::: MATERIAL FOR THE TASK :::
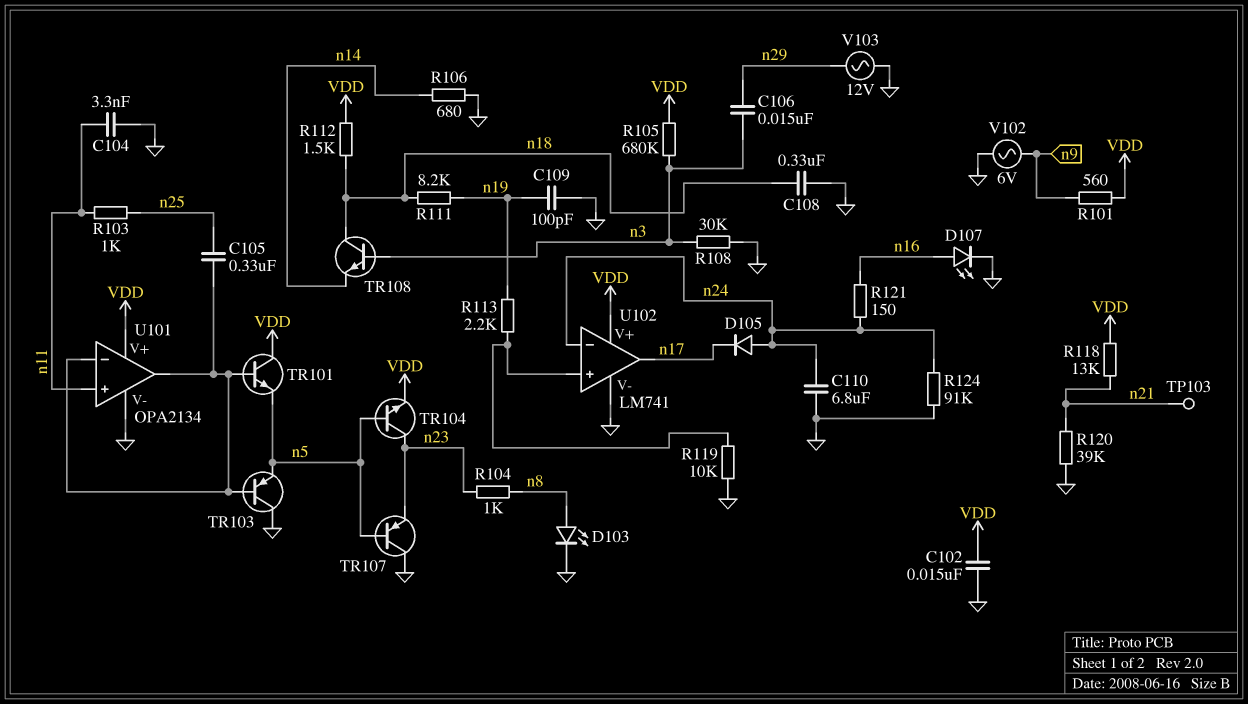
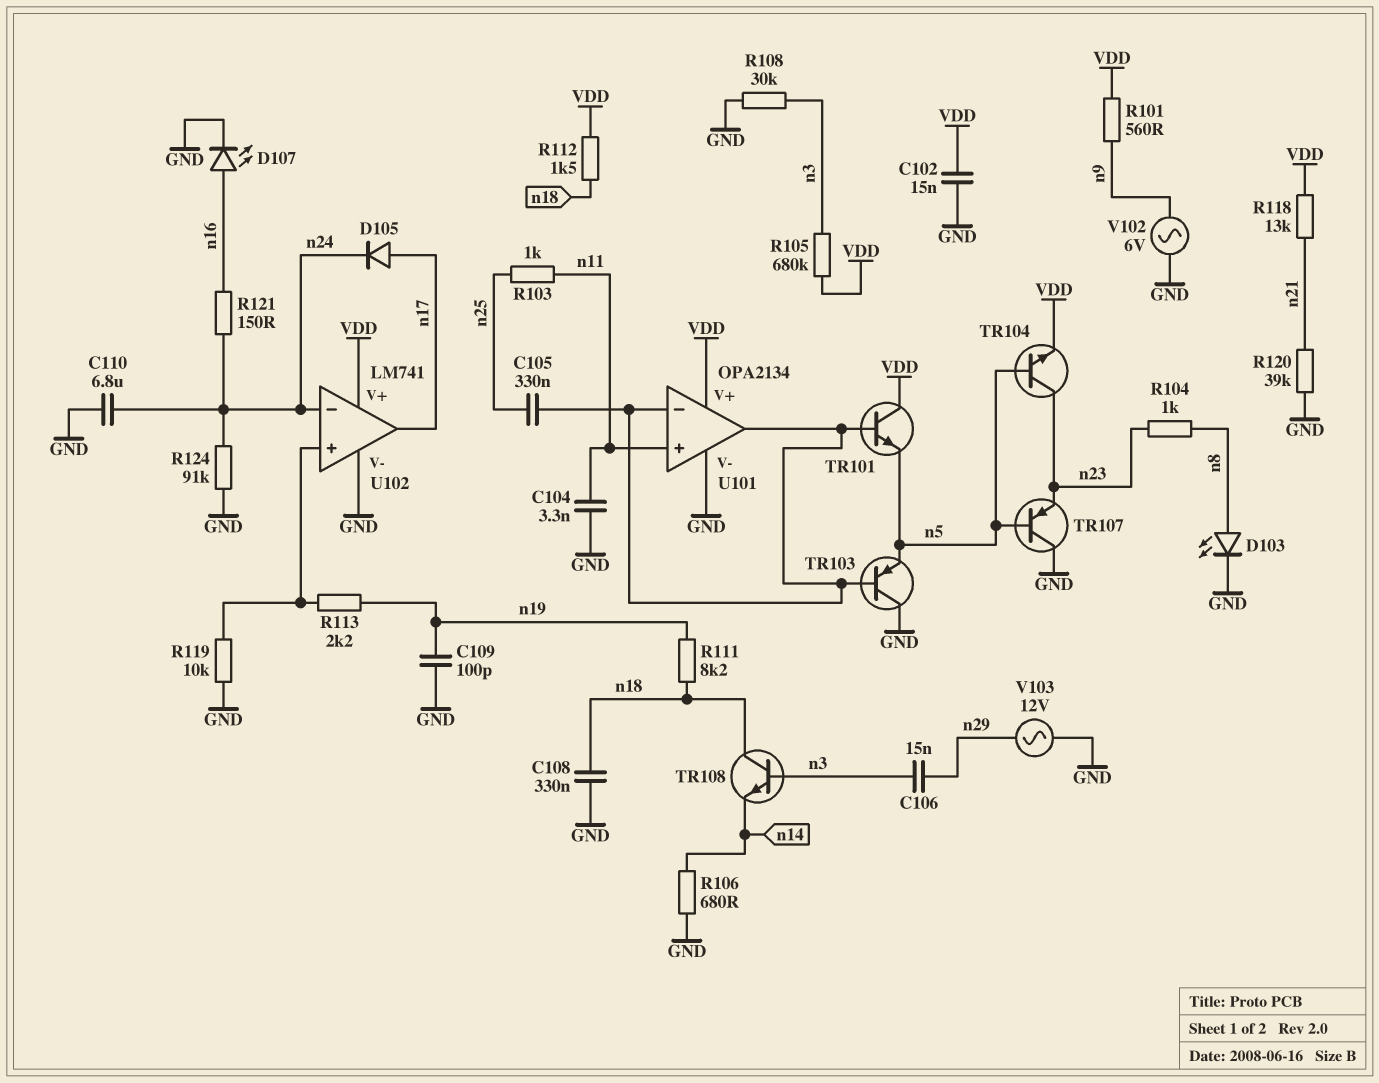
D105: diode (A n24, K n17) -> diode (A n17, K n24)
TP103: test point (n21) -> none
:::
::: MATERIAL FOR THE TASK :::
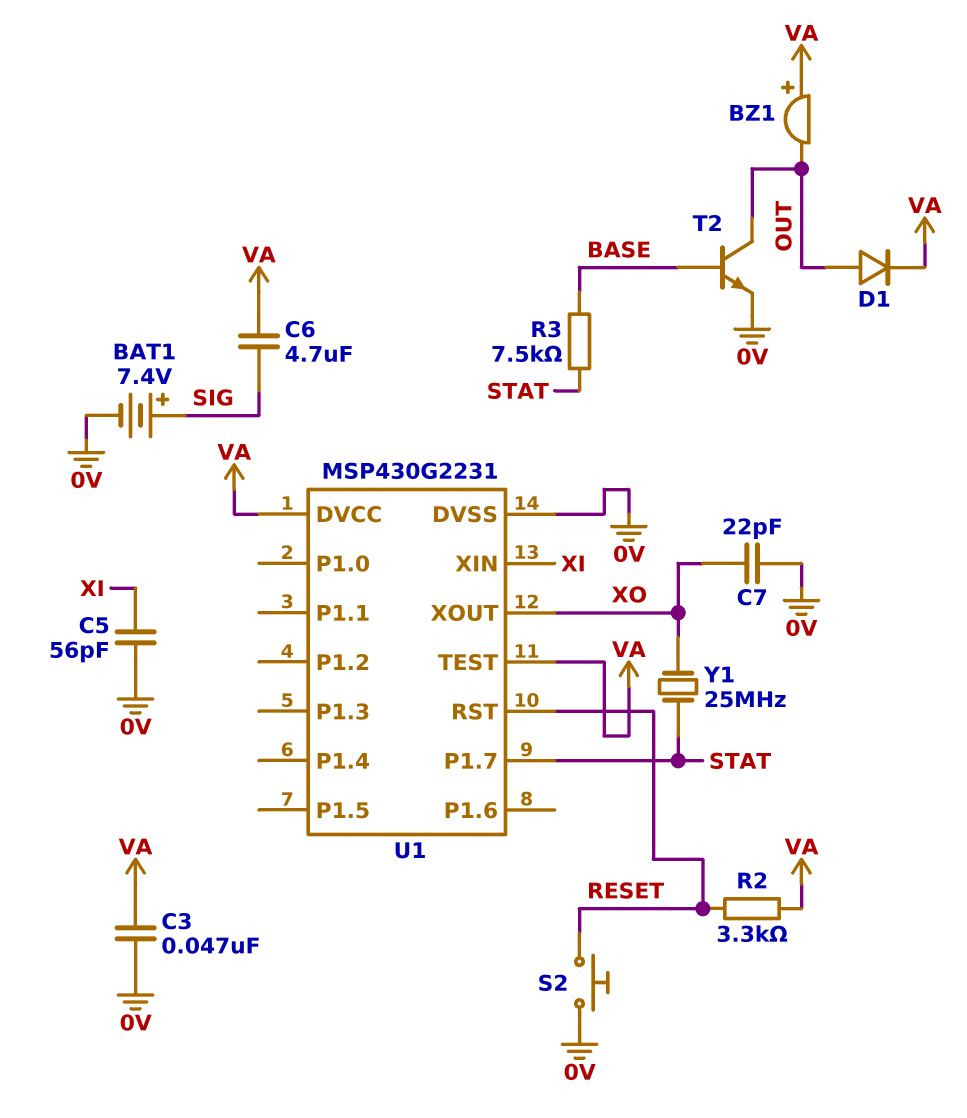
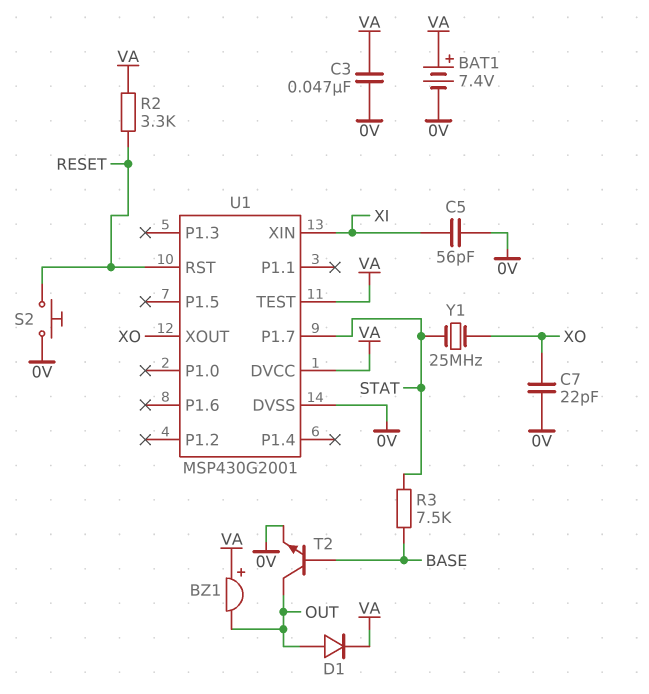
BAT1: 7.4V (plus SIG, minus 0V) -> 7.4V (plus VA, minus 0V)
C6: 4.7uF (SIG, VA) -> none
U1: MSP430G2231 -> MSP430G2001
:::
::: MATERIAL FOR THE TASK :::
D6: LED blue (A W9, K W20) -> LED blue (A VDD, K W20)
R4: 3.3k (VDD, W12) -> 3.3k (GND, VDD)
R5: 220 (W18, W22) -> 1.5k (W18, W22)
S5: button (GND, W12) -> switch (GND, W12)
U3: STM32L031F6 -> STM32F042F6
:::
● YOUR OBJECTIVE
Reproduce word for word the material above, starting with the line that has "D105: diode (A" and stopping after the line that has "TP103: test point (n21) -> none".

● OUTPUT OF THE EXERCISE
D105: diode (A n24, K n17) -> diode (A n17, K n24)
TP103: test point (n21) -> none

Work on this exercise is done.